Written request. Could you retype the rows below from the first one through the row containing "green cross: moved 1 px left", inclusive, without changing a character?

Data listing.

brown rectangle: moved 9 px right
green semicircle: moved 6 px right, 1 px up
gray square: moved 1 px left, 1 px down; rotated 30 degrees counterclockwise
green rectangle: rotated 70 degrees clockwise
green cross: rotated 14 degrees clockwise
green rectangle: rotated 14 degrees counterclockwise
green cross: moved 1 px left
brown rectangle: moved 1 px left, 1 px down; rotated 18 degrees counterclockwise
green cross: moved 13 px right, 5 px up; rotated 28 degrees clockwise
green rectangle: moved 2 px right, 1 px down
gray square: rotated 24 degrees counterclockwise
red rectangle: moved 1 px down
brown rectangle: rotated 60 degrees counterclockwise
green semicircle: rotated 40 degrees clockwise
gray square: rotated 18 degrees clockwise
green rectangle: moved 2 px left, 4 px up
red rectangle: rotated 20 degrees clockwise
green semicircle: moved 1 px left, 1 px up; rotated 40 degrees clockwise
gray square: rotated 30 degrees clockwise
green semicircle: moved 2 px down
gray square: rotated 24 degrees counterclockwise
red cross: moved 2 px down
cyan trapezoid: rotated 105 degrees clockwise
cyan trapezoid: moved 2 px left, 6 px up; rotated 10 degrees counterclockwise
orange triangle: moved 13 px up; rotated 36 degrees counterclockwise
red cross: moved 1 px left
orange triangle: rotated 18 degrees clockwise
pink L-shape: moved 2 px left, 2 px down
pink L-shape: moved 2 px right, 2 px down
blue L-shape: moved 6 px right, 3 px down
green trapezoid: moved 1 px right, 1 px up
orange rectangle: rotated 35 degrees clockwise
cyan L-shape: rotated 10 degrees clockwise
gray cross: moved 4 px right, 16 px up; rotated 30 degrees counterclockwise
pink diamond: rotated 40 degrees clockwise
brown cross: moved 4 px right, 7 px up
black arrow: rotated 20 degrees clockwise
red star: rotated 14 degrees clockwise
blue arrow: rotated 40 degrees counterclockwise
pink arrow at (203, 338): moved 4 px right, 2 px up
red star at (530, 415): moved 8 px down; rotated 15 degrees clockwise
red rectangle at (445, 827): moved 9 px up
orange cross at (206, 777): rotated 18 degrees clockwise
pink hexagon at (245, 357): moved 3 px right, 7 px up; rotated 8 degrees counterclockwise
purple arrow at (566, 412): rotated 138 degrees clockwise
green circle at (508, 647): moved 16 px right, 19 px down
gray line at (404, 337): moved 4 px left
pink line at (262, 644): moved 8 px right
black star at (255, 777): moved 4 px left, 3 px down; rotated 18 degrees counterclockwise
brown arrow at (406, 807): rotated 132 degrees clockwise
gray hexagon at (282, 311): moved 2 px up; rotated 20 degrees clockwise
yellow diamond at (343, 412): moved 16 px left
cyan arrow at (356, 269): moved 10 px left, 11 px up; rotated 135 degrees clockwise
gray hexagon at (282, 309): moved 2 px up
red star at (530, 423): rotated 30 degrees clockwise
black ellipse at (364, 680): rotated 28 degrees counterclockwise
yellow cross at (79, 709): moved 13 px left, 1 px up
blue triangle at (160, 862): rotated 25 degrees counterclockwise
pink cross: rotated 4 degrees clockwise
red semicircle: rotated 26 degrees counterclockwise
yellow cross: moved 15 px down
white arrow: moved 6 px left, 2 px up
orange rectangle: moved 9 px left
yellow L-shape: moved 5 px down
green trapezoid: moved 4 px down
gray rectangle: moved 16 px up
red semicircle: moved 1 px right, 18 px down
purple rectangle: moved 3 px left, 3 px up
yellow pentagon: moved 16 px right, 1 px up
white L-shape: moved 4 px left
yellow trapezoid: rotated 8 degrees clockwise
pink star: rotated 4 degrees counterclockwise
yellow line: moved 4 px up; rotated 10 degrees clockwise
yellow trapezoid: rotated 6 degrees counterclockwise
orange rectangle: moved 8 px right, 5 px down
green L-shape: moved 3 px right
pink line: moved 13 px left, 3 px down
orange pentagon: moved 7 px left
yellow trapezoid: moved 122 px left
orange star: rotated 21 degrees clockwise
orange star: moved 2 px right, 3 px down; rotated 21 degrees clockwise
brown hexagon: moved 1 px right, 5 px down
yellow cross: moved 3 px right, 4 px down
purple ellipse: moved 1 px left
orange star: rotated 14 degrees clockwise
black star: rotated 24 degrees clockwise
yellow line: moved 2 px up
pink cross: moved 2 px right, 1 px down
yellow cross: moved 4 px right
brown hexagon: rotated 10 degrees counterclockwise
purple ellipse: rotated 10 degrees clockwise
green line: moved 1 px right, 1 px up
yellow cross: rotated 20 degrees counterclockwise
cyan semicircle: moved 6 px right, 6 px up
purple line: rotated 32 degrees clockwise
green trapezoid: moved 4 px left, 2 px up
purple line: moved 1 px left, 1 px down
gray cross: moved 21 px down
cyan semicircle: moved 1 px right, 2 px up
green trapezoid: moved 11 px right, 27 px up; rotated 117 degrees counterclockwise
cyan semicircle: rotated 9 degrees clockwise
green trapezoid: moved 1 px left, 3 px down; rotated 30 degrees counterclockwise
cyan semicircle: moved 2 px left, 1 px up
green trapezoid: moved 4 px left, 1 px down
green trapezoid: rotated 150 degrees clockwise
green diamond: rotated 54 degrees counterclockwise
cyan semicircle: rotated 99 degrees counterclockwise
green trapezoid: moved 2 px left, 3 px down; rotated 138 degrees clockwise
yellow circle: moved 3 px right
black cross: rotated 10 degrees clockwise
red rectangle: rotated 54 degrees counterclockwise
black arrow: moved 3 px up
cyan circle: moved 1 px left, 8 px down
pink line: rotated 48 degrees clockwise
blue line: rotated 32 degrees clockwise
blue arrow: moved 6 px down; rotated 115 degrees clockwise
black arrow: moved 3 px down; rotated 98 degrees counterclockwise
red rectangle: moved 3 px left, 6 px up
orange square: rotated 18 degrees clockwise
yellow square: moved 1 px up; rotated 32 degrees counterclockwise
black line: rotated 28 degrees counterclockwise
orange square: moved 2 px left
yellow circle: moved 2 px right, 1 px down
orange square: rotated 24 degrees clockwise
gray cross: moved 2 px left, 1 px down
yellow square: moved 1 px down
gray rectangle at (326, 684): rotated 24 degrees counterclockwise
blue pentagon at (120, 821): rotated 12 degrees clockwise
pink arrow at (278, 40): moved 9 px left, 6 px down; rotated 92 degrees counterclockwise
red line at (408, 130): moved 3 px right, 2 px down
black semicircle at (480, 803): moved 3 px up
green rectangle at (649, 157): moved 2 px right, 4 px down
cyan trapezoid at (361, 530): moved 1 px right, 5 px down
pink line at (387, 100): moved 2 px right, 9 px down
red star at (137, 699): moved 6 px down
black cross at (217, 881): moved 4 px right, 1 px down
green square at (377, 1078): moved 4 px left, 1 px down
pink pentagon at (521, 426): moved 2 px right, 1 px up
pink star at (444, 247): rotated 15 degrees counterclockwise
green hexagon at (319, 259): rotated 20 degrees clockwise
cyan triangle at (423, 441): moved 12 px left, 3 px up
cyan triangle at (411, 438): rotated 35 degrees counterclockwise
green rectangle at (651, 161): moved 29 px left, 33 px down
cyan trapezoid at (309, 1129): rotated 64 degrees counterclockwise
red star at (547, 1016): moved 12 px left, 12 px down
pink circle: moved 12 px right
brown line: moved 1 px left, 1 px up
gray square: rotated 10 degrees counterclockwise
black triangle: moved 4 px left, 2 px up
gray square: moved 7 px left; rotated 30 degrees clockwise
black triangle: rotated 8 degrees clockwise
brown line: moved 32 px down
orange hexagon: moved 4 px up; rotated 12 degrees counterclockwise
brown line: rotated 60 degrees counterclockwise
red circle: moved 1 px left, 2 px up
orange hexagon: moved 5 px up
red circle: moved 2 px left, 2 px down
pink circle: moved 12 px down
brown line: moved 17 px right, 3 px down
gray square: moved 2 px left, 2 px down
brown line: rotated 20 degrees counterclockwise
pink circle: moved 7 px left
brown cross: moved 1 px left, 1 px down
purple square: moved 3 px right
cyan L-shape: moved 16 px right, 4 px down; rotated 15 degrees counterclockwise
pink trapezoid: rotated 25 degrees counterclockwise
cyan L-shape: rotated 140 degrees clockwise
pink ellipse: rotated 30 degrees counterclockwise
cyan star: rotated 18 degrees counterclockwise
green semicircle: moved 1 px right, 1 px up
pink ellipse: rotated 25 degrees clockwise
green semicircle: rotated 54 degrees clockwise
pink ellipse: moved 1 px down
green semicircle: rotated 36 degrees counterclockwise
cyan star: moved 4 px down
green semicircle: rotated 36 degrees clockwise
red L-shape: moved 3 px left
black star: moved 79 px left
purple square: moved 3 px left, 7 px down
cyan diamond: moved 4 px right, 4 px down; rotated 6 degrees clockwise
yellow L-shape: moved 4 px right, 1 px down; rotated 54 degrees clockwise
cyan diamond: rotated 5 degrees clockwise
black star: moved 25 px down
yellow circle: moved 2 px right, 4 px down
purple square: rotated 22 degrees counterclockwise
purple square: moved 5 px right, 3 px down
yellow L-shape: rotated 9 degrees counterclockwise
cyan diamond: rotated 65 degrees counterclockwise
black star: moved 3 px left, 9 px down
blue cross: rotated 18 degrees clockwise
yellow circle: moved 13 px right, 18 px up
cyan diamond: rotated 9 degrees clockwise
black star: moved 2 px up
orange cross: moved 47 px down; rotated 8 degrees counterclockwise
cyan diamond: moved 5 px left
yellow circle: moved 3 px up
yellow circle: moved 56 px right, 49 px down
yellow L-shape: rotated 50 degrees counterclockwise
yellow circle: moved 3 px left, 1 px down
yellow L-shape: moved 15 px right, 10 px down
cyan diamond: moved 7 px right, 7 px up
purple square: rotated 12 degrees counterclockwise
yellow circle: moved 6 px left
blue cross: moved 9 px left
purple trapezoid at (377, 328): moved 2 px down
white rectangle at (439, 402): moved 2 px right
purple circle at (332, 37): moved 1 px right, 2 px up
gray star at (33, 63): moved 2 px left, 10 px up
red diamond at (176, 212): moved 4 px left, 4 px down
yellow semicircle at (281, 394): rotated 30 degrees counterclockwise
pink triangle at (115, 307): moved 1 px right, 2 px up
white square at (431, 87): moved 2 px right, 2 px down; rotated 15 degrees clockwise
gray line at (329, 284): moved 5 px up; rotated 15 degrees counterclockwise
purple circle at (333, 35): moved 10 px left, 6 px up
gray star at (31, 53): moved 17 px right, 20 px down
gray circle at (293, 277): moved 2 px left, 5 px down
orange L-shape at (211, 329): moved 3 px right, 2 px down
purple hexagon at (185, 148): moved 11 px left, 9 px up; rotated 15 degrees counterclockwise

Output below.
brown rectangle: moved 9 px right
green semicircle: moved 6 px right, 1 px up
gray square: moved 1 px left, 1 px down; rotated 30 degrees counterclockwise
green rectangle: rotated 70 degrees clockwise
green cross: rotated 14 degrees clockwise
green rectangle: rotated 14 degrees counterclockwise
green cross: moved 1 px left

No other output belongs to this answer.